WHAT YOU SHOULD DO.
Locate each line in the material below that contains the word "smaller", treating uppercase and lowercase as distinct, and copy every such line.

===== DATASET ENTRIES

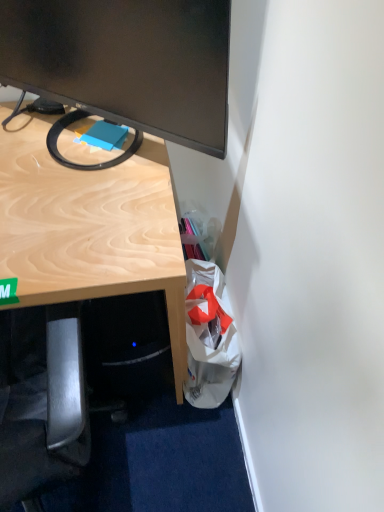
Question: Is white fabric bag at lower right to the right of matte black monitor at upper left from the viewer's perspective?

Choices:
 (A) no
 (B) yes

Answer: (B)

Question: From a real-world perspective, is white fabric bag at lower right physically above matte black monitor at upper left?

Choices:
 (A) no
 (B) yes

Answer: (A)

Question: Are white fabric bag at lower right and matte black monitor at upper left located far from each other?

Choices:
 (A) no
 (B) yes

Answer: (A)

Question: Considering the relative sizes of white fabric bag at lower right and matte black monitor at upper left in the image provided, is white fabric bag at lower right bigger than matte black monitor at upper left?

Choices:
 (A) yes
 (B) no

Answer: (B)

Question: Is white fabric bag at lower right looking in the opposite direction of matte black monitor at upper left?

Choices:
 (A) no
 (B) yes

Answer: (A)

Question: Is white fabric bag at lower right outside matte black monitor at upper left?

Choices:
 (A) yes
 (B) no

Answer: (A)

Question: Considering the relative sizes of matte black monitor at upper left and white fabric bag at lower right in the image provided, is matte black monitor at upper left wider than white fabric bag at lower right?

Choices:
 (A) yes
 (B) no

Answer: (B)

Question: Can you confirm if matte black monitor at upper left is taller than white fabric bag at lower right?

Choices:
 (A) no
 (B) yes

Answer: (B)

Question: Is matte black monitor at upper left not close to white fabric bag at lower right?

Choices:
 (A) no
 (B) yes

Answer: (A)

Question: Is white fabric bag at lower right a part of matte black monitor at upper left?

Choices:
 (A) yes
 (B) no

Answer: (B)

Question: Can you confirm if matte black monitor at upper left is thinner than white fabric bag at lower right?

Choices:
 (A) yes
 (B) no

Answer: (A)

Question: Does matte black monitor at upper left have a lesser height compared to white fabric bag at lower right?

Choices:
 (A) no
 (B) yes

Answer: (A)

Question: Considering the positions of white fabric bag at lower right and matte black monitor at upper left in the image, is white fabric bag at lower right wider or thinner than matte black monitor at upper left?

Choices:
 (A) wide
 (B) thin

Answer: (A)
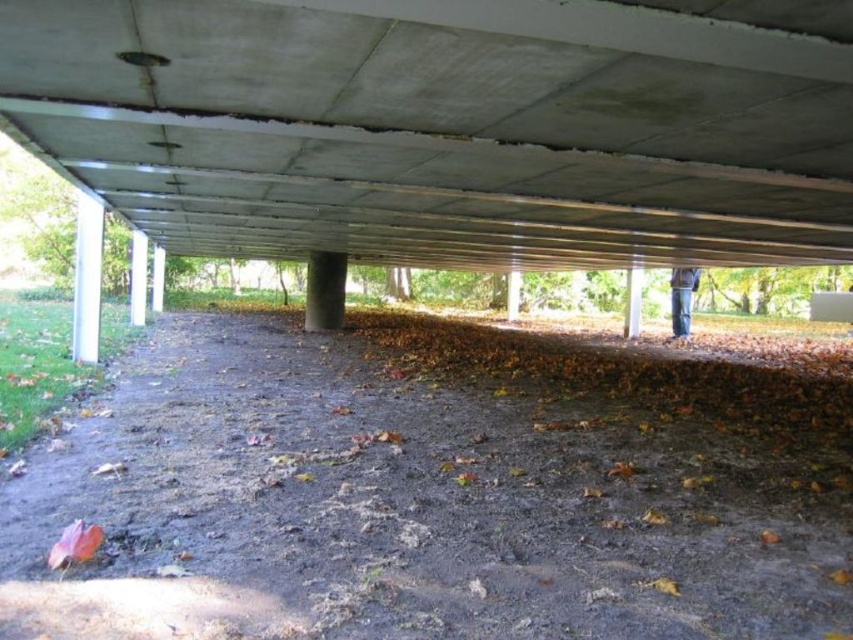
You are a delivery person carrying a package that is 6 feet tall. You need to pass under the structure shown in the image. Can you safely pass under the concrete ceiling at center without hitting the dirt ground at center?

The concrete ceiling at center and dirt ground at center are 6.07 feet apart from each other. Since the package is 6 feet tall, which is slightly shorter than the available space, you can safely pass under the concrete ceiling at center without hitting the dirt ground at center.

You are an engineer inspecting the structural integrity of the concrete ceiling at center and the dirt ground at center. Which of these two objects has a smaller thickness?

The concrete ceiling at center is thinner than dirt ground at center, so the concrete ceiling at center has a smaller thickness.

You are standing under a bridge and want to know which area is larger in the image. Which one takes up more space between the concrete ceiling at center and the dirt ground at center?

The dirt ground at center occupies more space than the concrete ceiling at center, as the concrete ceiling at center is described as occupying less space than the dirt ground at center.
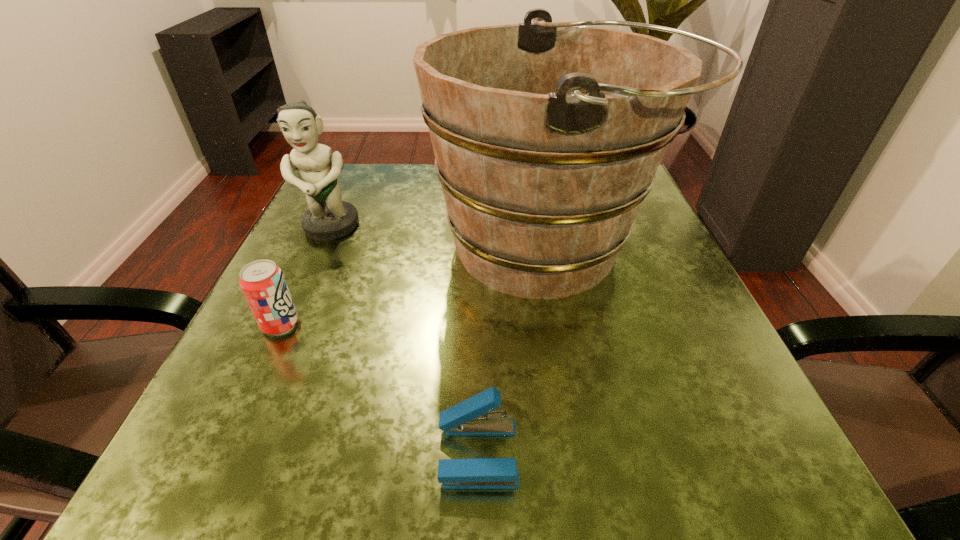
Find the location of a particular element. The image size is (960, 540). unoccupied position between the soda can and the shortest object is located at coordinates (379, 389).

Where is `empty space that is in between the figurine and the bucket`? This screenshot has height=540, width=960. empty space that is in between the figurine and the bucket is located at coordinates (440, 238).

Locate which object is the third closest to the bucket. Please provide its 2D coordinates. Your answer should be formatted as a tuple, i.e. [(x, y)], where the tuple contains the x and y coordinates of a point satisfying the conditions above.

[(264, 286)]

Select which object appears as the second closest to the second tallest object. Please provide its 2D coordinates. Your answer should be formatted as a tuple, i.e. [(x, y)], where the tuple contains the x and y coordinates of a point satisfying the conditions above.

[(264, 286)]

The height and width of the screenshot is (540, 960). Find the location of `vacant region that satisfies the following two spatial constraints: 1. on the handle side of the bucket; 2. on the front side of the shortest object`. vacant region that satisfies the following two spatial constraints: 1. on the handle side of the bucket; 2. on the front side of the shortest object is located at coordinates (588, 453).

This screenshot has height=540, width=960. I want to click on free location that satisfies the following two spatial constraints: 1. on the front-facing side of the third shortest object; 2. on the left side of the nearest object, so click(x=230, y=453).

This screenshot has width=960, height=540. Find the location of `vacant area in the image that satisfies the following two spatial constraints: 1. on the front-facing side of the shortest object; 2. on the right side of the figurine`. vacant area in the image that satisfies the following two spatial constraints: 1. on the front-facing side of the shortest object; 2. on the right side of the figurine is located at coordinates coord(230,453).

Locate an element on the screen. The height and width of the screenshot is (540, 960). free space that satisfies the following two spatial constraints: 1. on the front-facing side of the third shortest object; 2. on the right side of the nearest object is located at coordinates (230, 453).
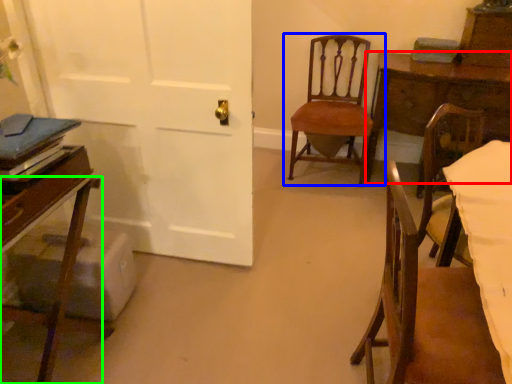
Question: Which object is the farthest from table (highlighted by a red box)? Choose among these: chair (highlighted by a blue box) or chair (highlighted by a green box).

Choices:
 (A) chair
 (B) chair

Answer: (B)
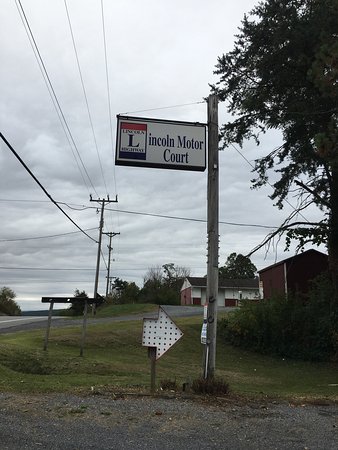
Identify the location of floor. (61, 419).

==========

YOUR RESPONSE.
You are an engineer inspecting the structural integrity of the concrete ceiling at center and the dirt ground at center. Which of these two objects has a smaller thickness?
The concrete ceiling at center is thinner than dirt ground at center, so the concrete ceiling at center has a smaller thickness.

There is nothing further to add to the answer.